Your goal:
Find the line with "[236, 298, 290, 369]" in the data below, then restate it and all remaining lines exactly, adding nothing.

Raw data:
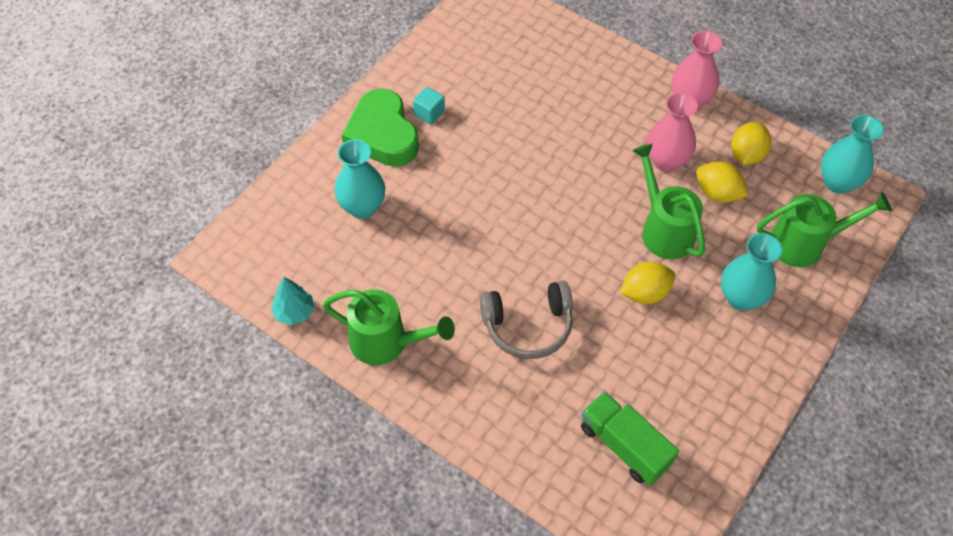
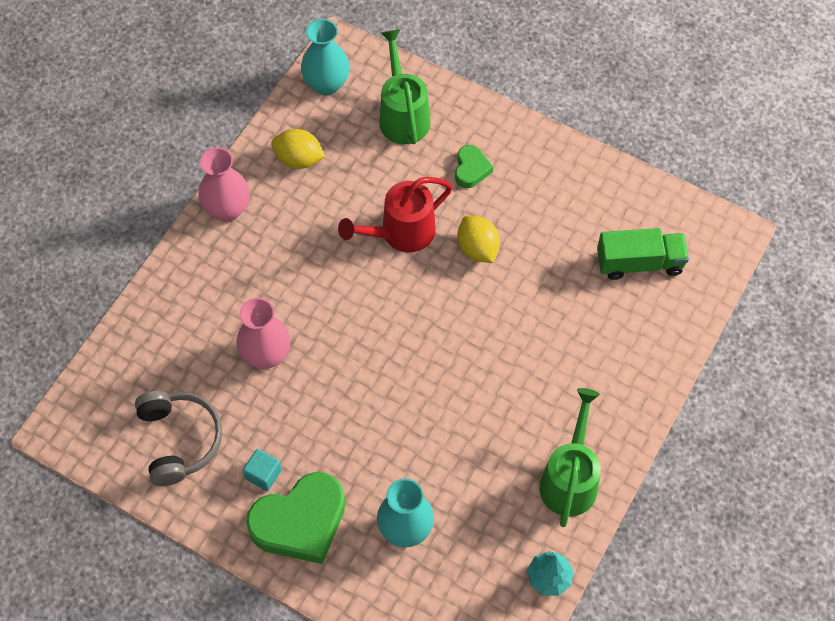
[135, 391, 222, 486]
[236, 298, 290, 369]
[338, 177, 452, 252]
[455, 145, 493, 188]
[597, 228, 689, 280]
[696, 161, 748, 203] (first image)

Result of this exercise:
[236, 298, 290, 369]
[338, 177, 452, 252]
[455, 145, 493, 188]
[597, 228, 689, 280]
[696, 161, 748, 203] (first image)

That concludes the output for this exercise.